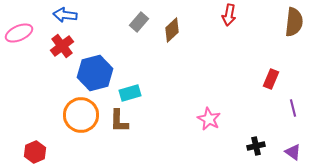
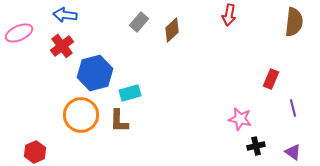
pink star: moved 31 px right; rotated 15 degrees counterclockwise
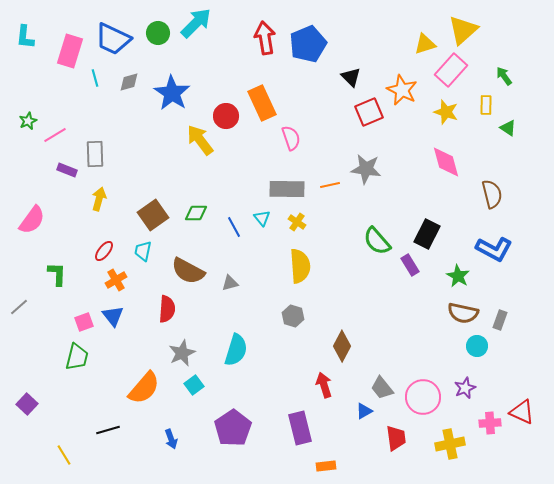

==

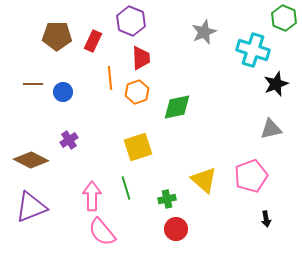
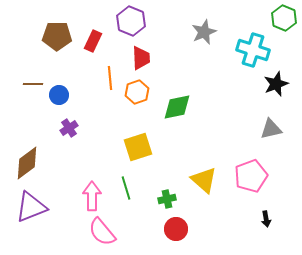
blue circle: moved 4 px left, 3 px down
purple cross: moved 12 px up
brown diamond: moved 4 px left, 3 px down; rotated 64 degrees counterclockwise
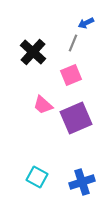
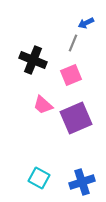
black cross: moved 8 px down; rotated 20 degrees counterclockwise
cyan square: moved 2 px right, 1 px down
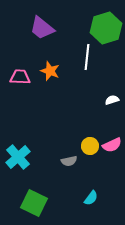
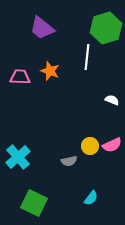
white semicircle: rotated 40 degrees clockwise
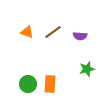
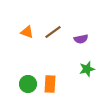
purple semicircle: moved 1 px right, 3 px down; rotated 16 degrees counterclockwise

§ **SET PROBLEM**
Copy out the lines above, word for word, beginning with the line that contains "blue circle: moved 4 px left, 3 px down" and ending with the line that contains "white semicircle: rotated", both included. Leave the pictures out.

§ **CORRECT RESPONSE**
blue circle: moved 4 px left, 3 px down
purple cross: moved 12 px up
brown diamond: moved 4 px left, 3 px down; rotated 64 degrees counterclockwise
black cross: moved 8 px down; rotated 20 degrees counterclockwise
cyan square: moved 2 px right, 1 px down
white semicircle: rotated 40 degrees clockwise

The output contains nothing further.